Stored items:
========================================

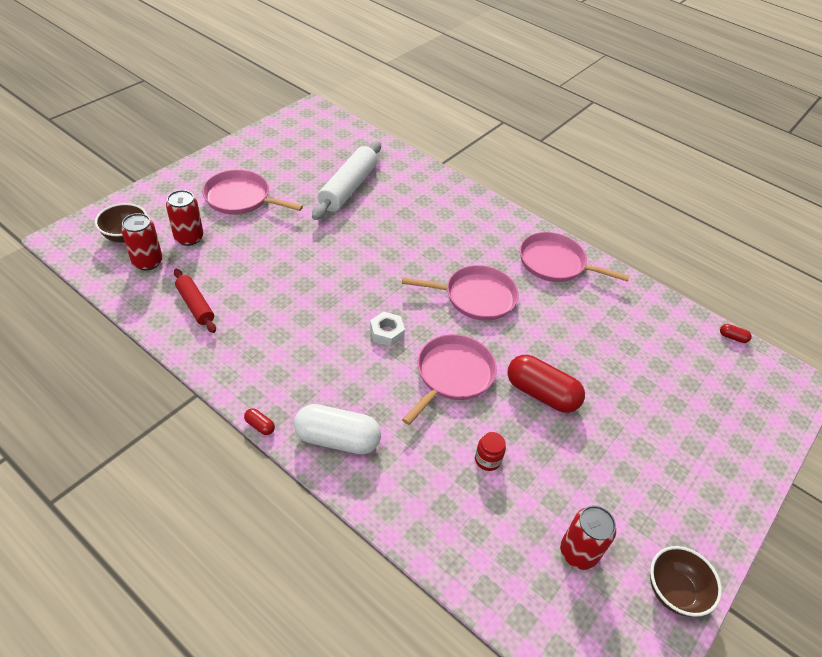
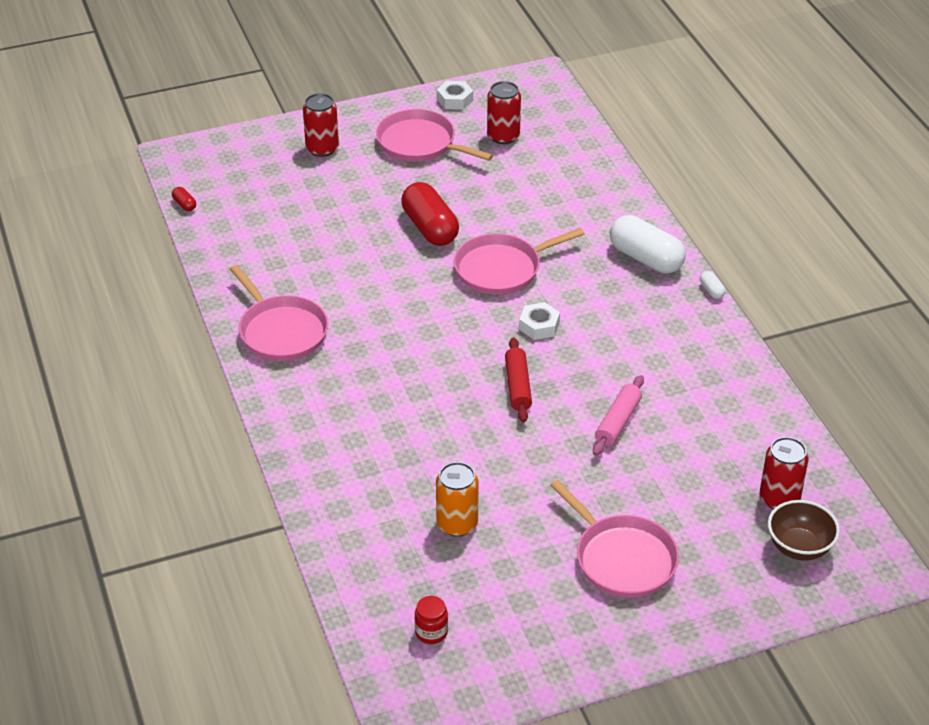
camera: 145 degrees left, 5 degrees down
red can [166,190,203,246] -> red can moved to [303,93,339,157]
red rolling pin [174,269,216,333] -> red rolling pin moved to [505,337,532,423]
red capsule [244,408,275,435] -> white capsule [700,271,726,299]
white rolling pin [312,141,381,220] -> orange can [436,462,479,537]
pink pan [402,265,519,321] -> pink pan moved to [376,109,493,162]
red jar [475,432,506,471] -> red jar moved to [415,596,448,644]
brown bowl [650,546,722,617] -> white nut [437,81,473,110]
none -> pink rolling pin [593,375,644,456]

========================================

If a line in the records above contains the word "rolling", copy it.

red rolling pin [174,269,216,333] -> red rolling pin moved to [505,337,532,423]
white rolling pin [312,141,381,220] -> orange can [436,462,479,537]
none -> pink rolling pin [593,375,644,456]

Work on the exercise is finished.